*** Supplied material Section Begins ***

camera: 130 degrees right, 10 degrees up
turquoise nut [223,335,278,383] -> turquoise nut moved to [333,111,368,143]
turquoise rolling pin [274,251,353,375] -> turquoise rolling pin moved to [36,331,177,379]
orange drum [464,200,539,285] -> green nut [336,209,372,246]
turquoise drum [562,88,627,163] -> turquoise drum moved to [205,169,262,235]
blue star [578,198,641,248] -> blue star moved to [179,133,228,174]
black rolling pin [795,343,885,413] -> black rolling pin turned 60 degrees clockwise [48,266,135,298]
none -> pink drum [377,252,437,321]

*** Supplied material Section Ends ***

_What the task asks_: From the line holding "turquoise drum [562,88,627,163]" to the last line of the material above, reproduce every line exactly, and only those.

_Answer area_:
turquoise drum [562,88,627,163] -> turquoise drum moved to [205,169,262,235]
blue star [578,198,641,248] -> blue star moved to [179,133,228,174]
black rolling pin [795,343,885,413] -> black rolling pin turned 60 degrees clockwise [48,266,135,298]
none -> pink drum [377,252,437,321]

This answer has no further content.